## What this task involves
The exact lines of the listing, from its first through the line that contains "camera: 95 degrees left, 5 degrees up", are to make up the answer, and pictures are to be left out.
---- Record excerpts
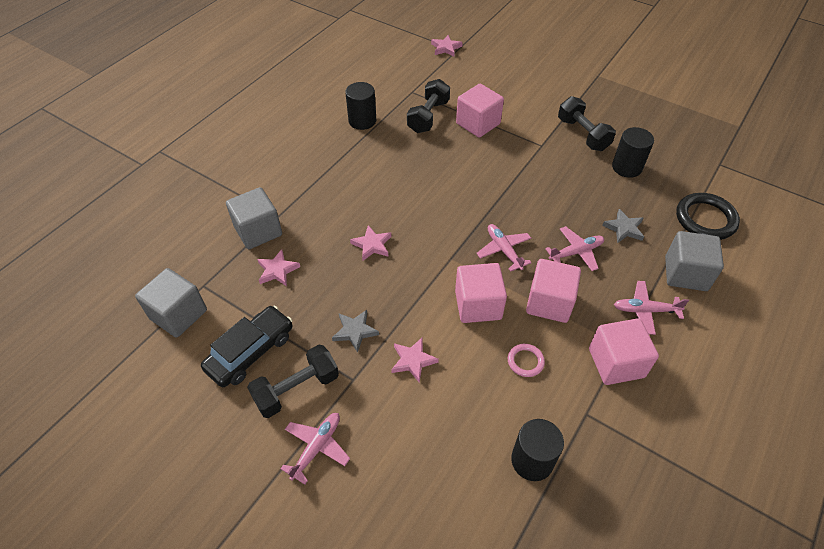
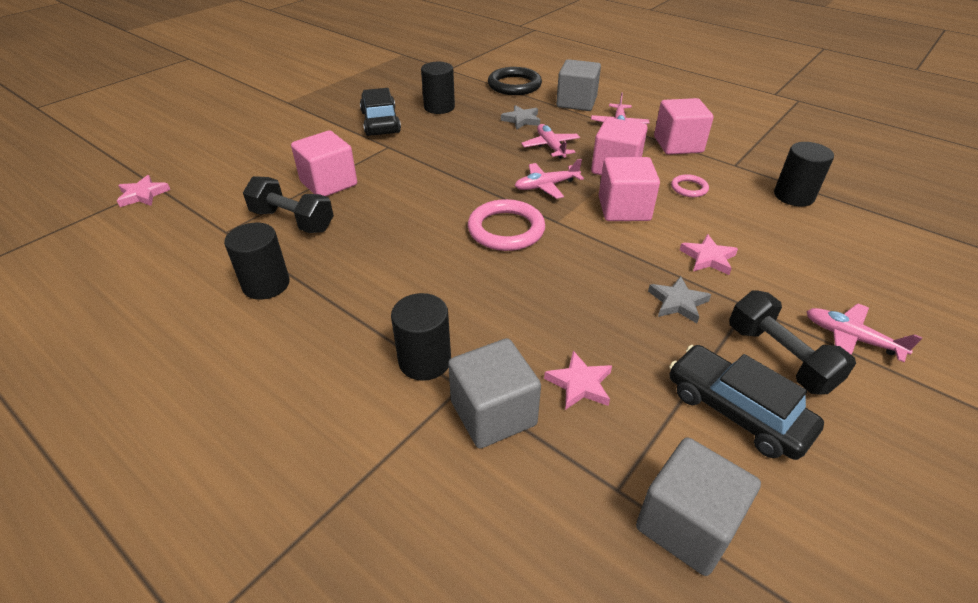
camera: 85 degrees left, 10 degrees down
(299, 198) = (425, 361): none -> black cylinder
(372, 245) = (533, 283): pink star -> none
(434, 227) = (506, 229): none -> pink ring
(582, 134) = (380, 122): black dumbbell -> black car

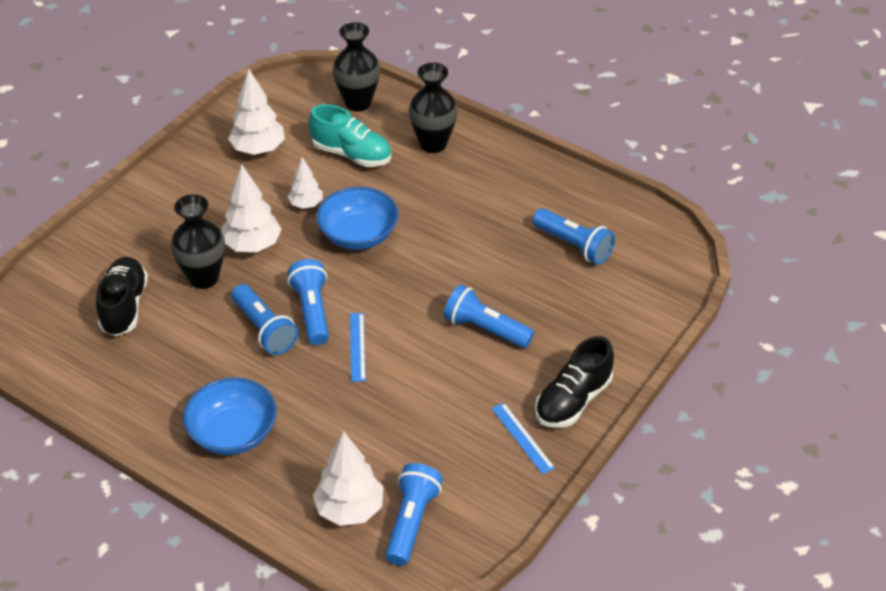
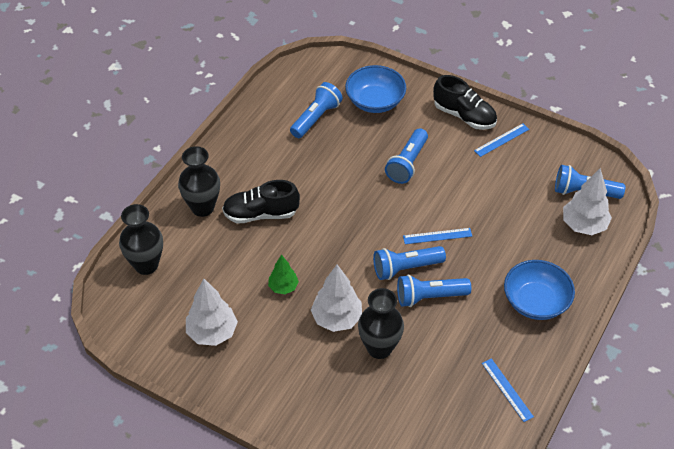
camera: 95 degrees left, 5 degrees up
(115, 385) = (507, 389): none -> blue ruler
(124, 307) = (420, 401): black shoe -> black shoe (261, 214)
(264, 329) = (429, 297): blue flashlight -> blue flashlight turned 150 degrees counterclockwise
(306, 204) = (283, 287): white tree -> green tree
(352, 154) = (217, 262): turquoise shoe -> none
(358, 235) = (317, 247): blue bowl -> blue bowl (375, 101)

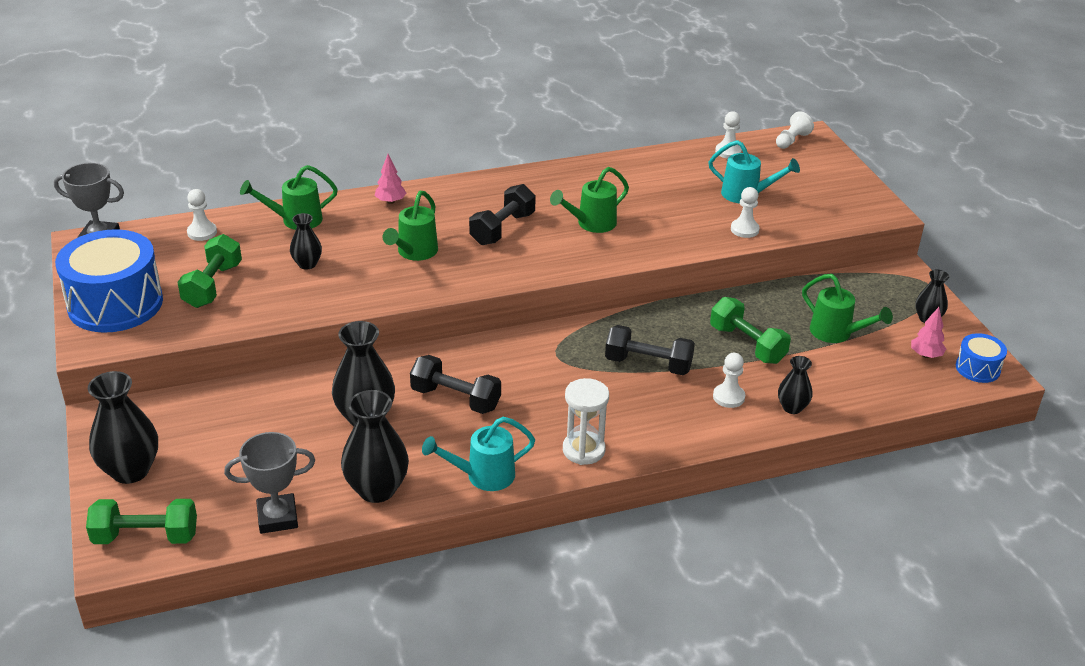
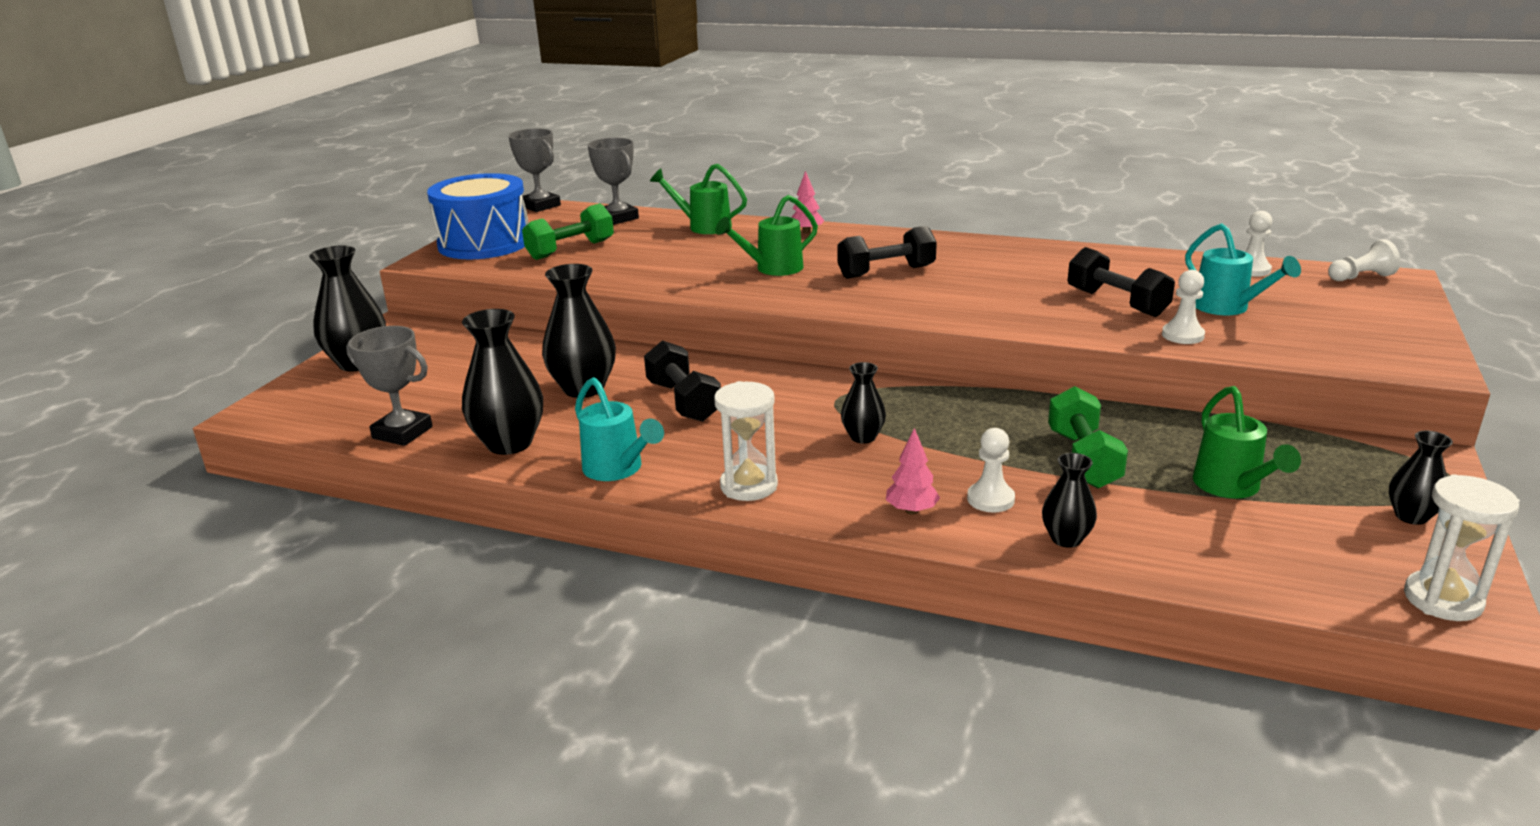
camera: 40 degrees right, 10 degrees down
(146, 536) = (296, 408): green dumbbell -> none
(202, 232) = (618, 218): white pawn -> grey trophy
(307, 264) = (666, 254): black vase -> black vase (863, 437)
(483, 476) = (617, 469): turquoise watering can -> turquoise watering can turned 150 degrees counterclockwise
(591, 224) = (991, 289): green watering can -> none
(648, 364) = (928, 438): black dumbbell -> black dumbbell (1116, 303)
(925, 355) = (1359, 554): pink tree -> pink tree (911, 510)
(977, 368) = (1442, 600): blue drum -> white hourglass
--------
## Answer box
camera: 85 degrees left, 10 degrees down
(299, 198) = (425, 361): none -> black cylinder
(372, 245) = (533, 283): pink star -> none
(434, 227) = (506, 229): none -> pink ring
(582, 134) = (380, 122): black dumbbell -> black car

camera: 95 degrees left, 5 degrees up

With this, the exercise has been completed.